Excerpts from a dataset:
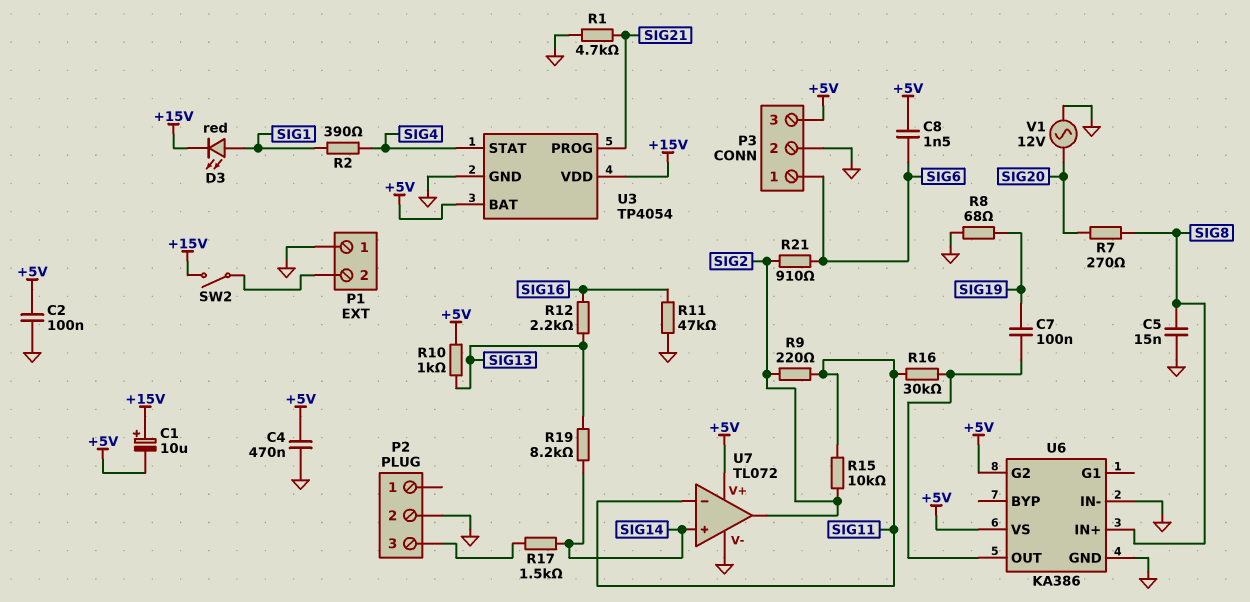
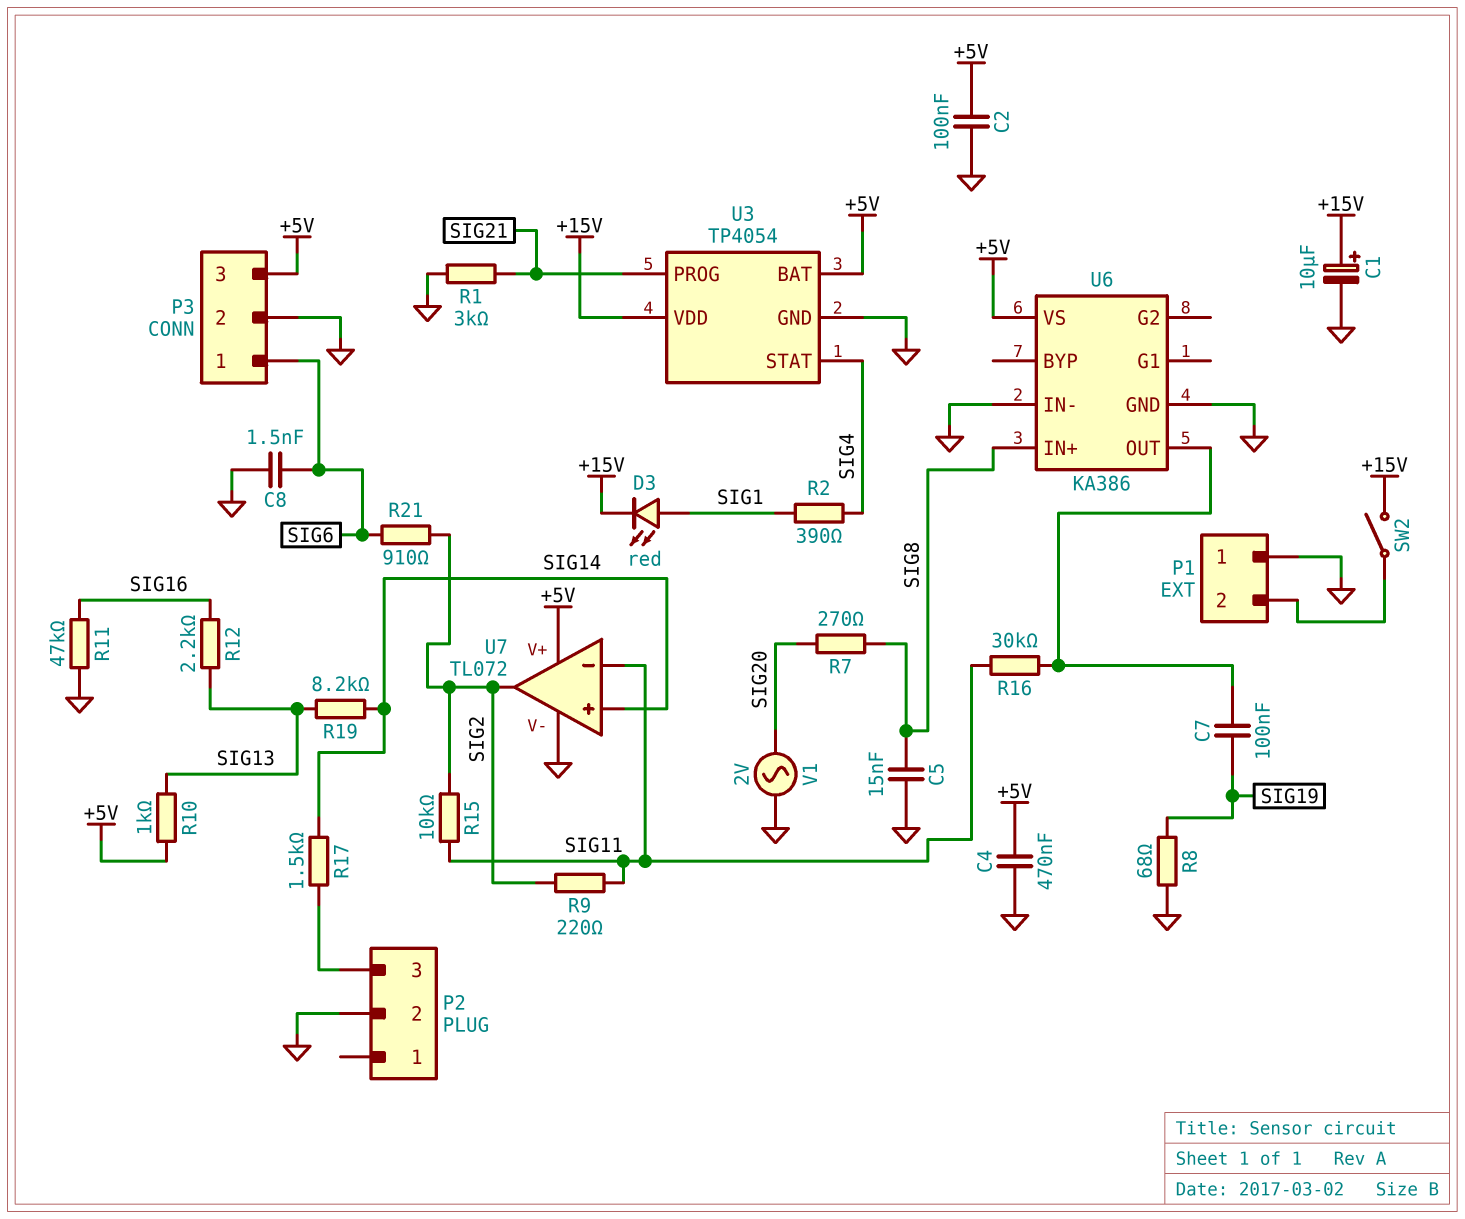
C1: 10uF (plus +15V, minus +5V) -> 10uF (plus +15V, minus GND)
C8: 1.5nF (+5V, SIG6) -> 1.5nF (GND, SIG6)
R1: 4.7k (GND, SIG21) -> 3k (GND, SIG21)
U6 pin G2: +5V -> none
V1: AC 12V (GND, SIG20) -> AC 2V (GND, SIG20)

- **WORK TO COMPLETE**
Write out exactly the lines from the one with "U6 pin G2: +5V -> none" through the end of the records above, both ends included, and leave out all other lines.

- **WRITTEN SOLUTION**
U6 pin G2: +5V -> none
V1: AC 12V (GND, SIG20) -> AC 2V (GND, SIG20)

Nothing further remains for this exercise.